▶ **Required action**:
Working from the records below, repeat exactly the lines starting at the line that contains "(373, 394) = (305, 211): black" and ending at the line that contains "(512, 264) = (309, 333): orange", inclusive.

********

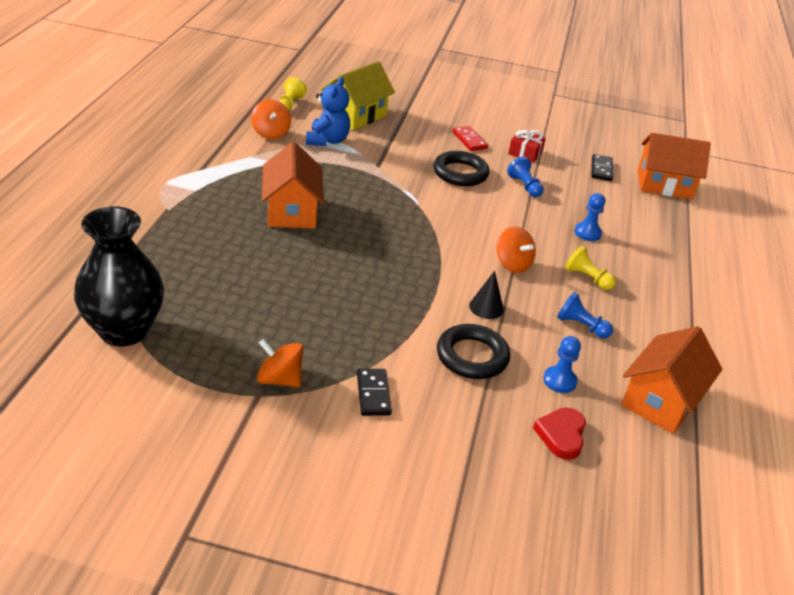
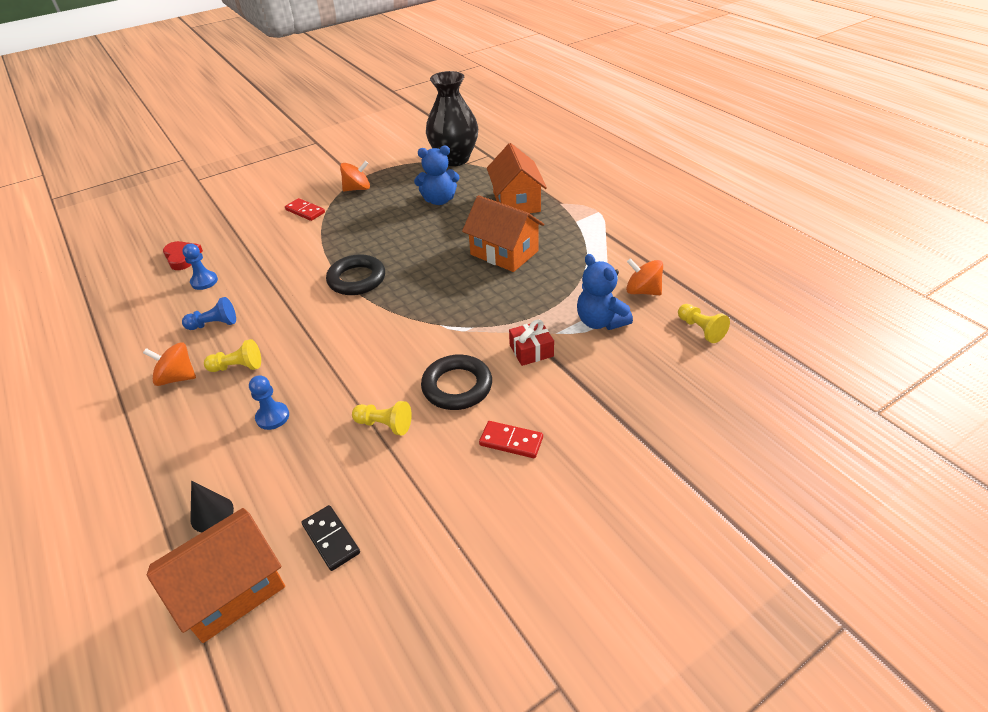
camera: 140 degrees right, 5 degrees up
(240, 293) = (439, 200): none -> blue teddy bear
(356, 115) = (642, 370): yellow house -> none
(373, 394) = (305, 211): black domino -> red domino
(472, 356) = (272, 258): black ring -> black ring (357, 279)
(486, 307) = (294, 289): black cone -> black cone (212, 514)
(512, 264) = (309, 333): orange spinning top -> orange spinning top (177, 377)
(524, 186) = (384, 425): blue pawn -> yellow pawn
(525, 153) = (438, 479): red gift -> red gift (531, 350)
(661, 400) = (124, 315): orange house -> orange house (516, 202)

********

▶ **Task answer**:
(373, 394) = (305, 211): black domino -> red domino
(472, 356) = (272, 258): black ring -> black ring (357, 279)
(486, 307) = (294, 289): black cone -> black cone (212, 514)
(512, 264) = (309, 333): orange spinning top -> orange spinning top (177, 377)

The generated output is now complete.